#### What is expected:
Each line from the one that includes "white carrot: 8 -> 7" to the last line of the data below should be set down exactly; no other lines are wanted.

#### Recorded data:
+---+

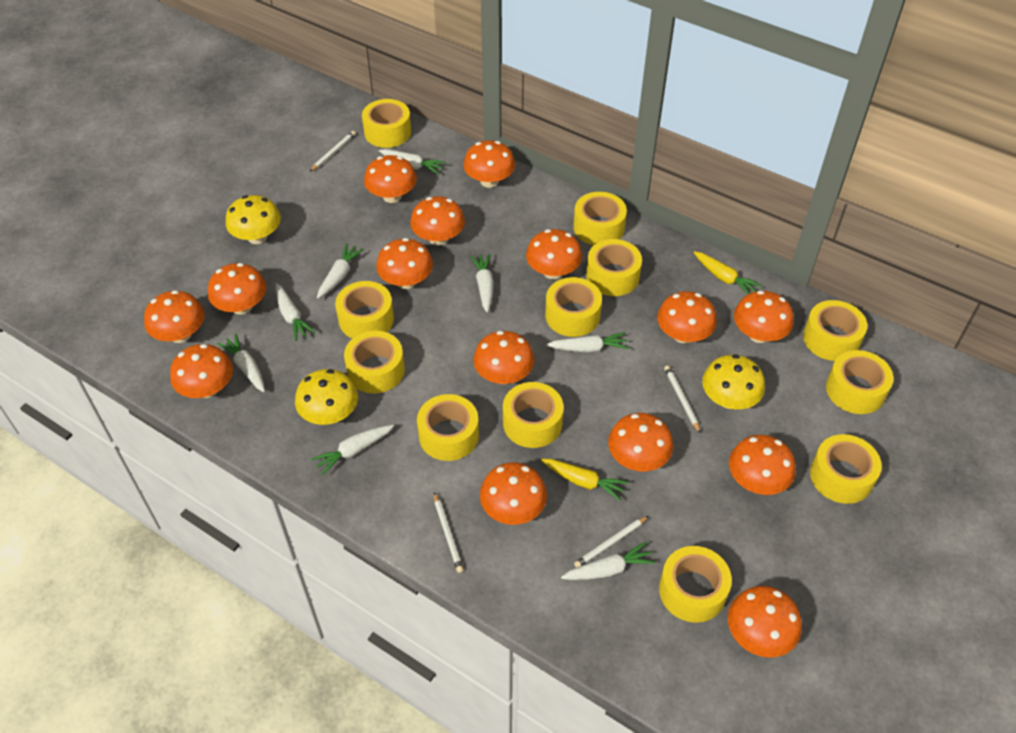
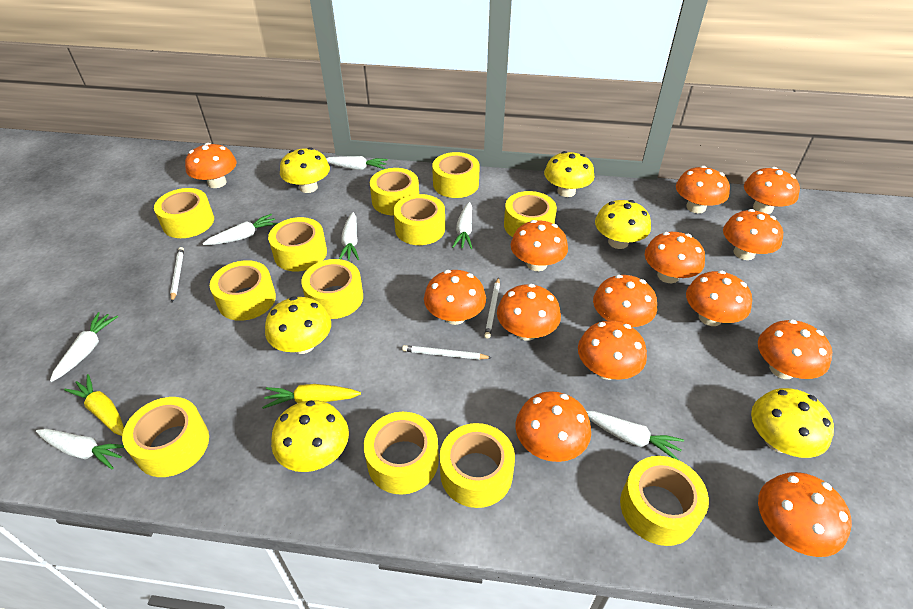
orange mushroom: 15 -> 14
white carrot: 8 -> 7
white pencil: 4 -> 3
yellow mushroom: 3 -> 6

+---+

#### Output:
white carrot: 8 -> 7
white pencil: 4 -> 3
yellow mushroom: 3 -> 6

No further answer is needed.